* **Information provided**
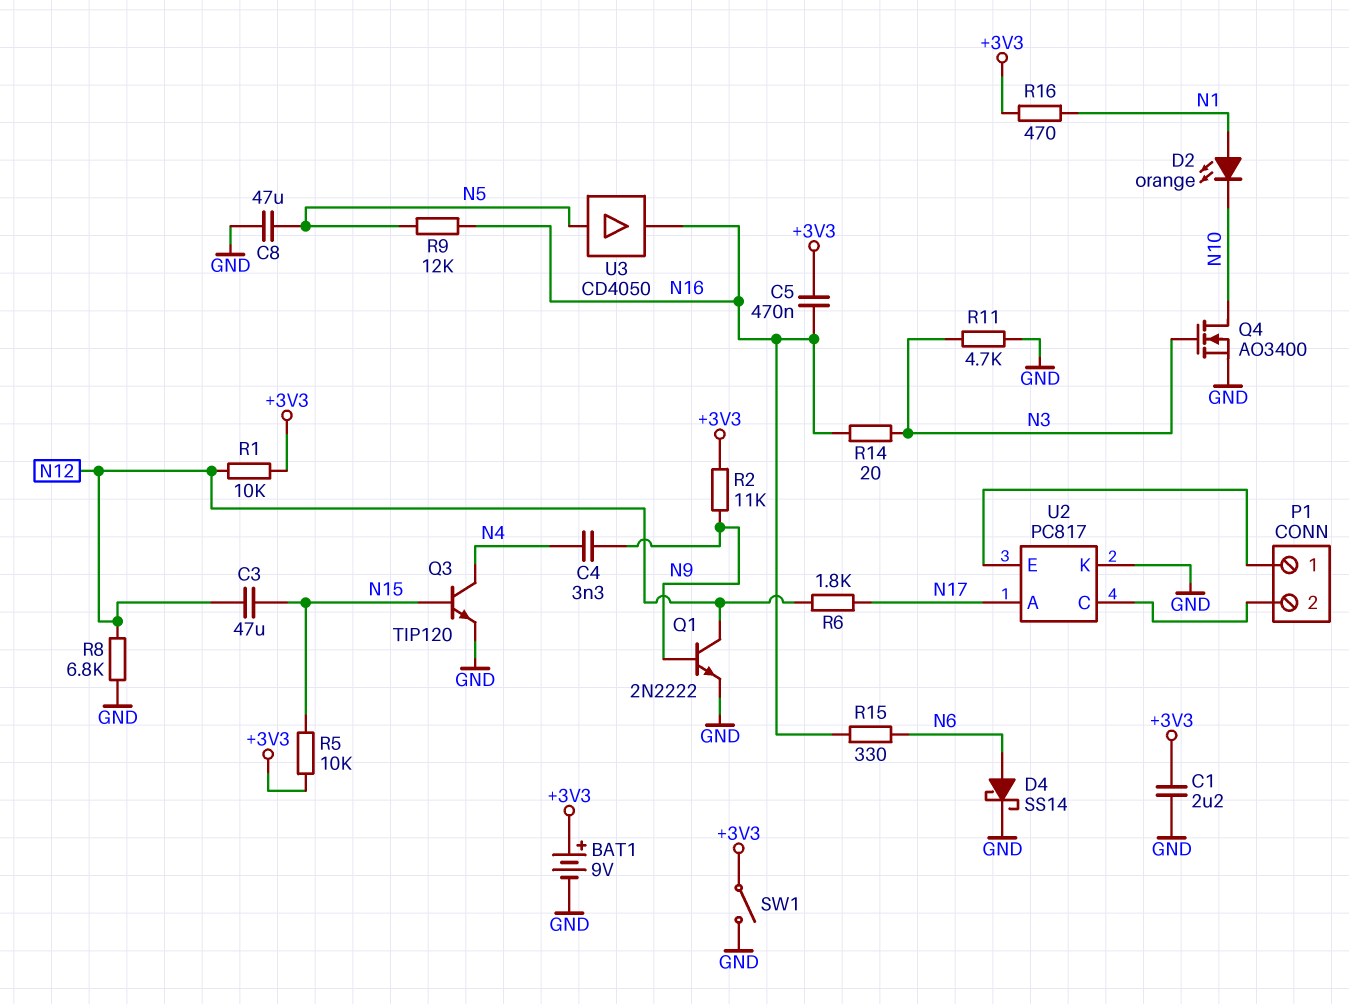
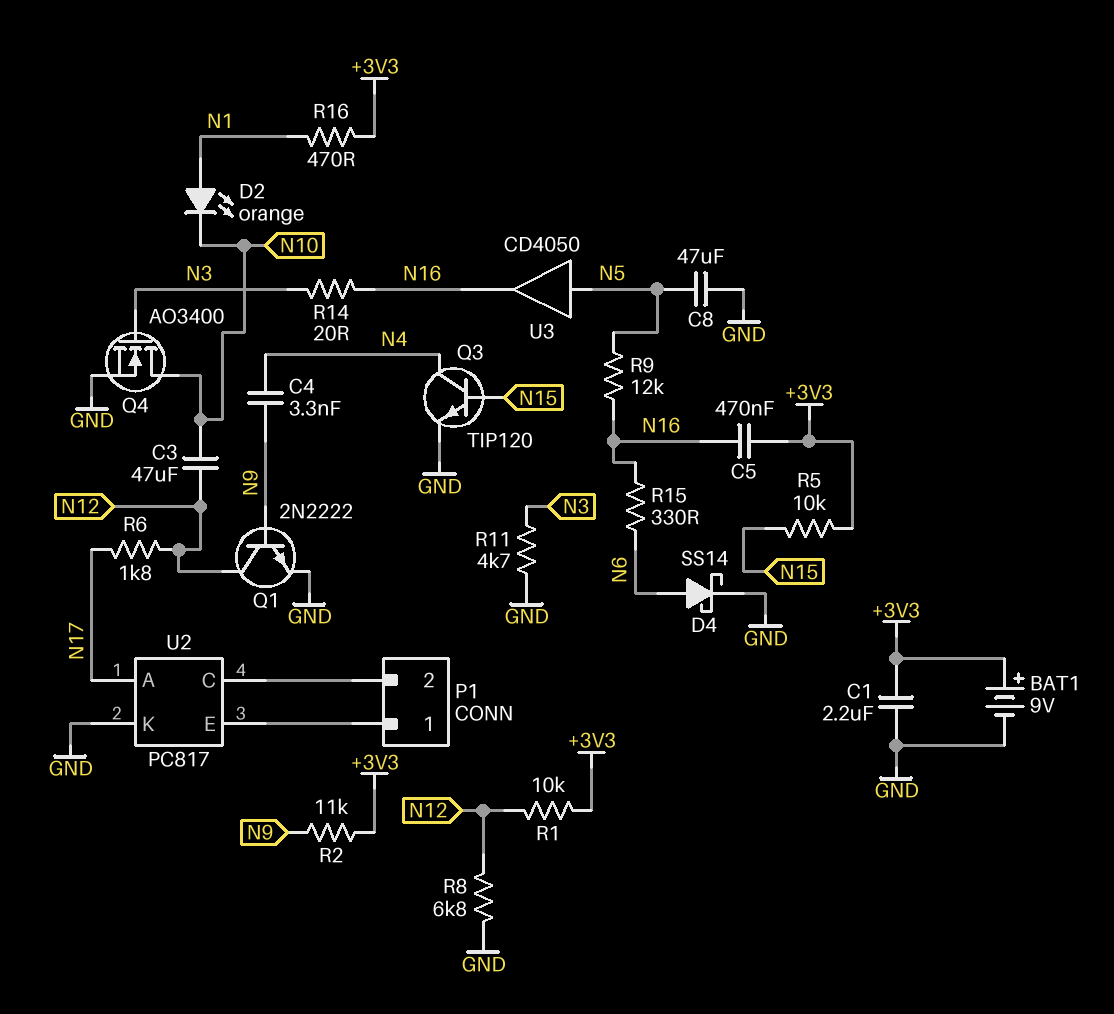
C3: 47uF (N12, N15) -> 47uF (N10, N12)
SW1: switch (+3V3, GND) -> none

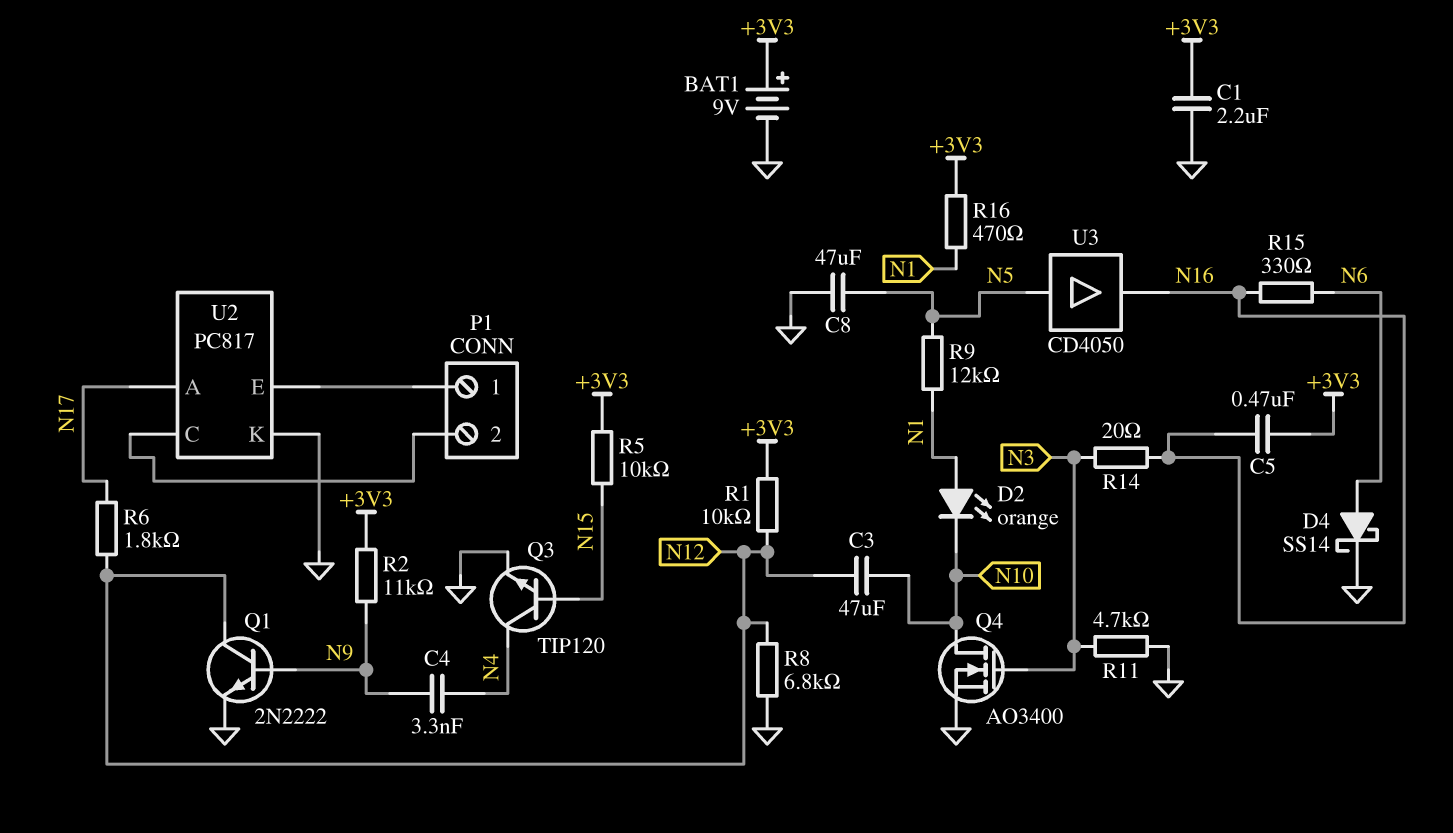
R9: 12k (N5, N16) -> 12k (N1, N5)

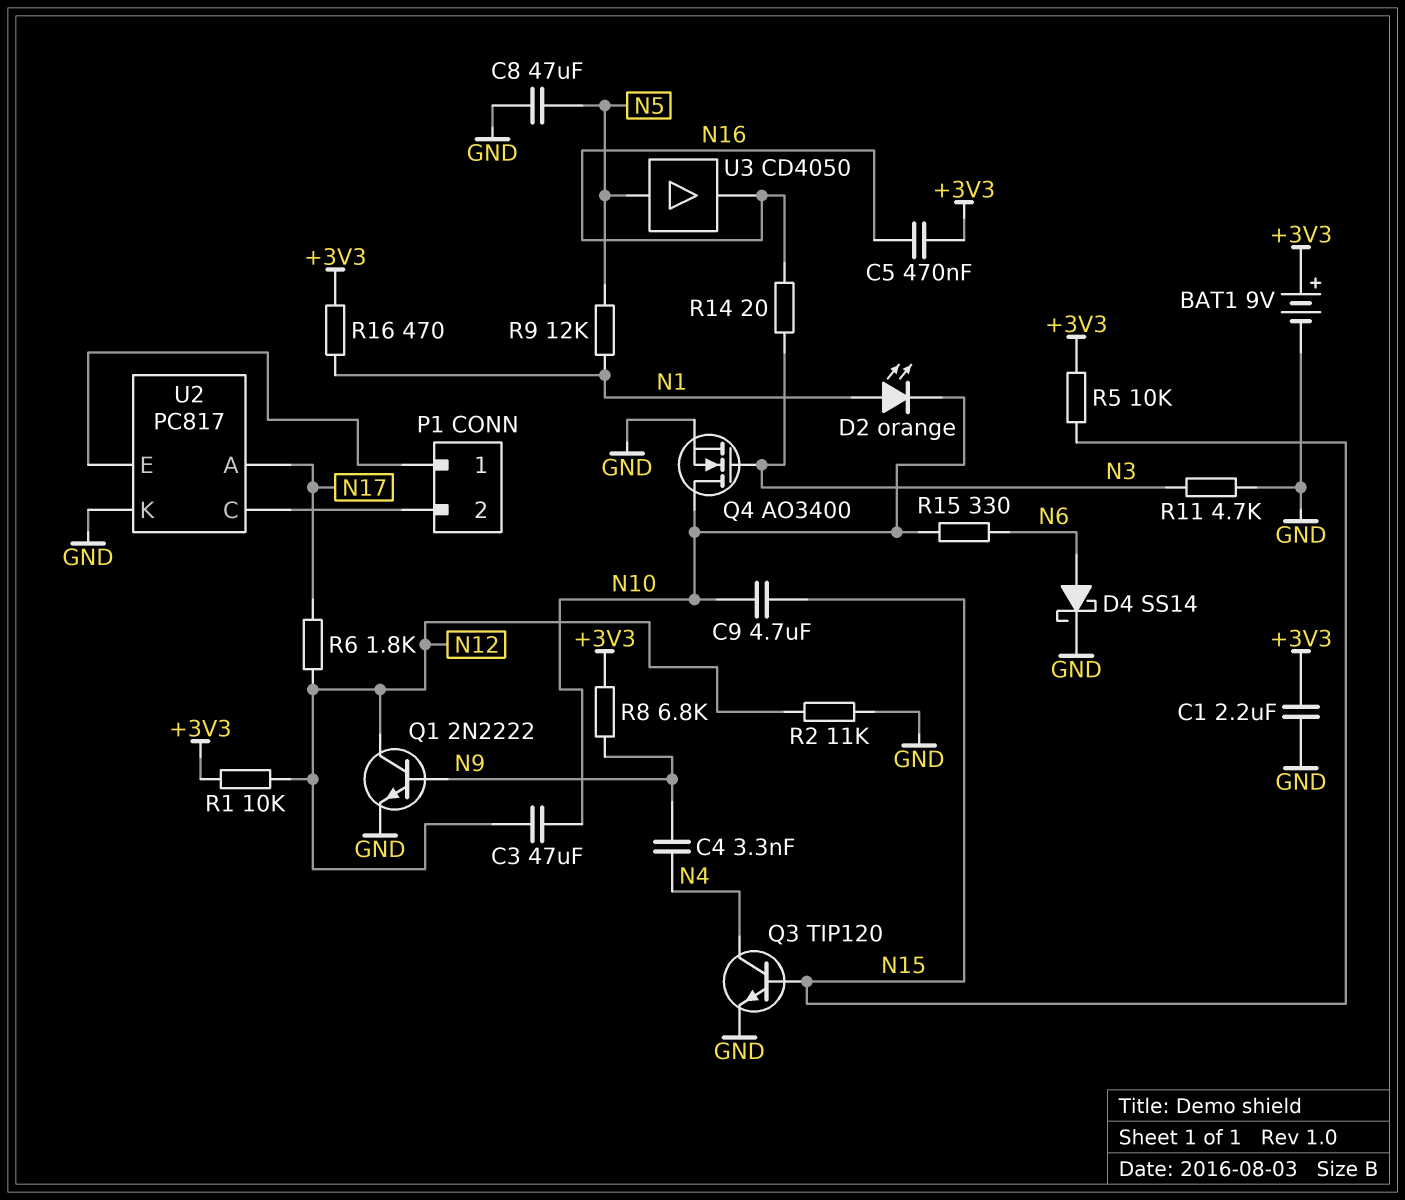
C9: none -> 4.7uF (N10, N15)
R2: 11k (+3V3, N9) -> 11k (GND, N12)
R8: 6.8k (GND, N12) -> 6.8k (+3V3, N9)
R15: 330 (N6, N16) -> 330 (N6, N10)

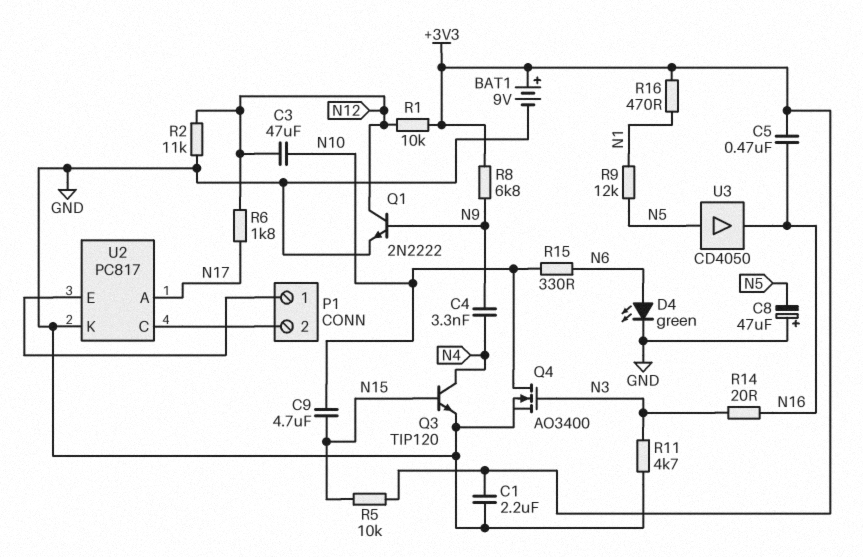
C8: 47uF (GND, N5) -> 47uF (plus GND, minus N5)
D2: LED orange (A N1, K N10) -> none
D4: schottky SS14 (A N6, K GND) -> LED green (A N6, K GND)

* **What is needed**
Search term "none": return each line of the data that contains it.

* **Written response**
SW1: switch (+3V3, GND) -> none
C9: none -> 4.7uF (N10, N15)
D2: LED orange (A N1, K N10) -> none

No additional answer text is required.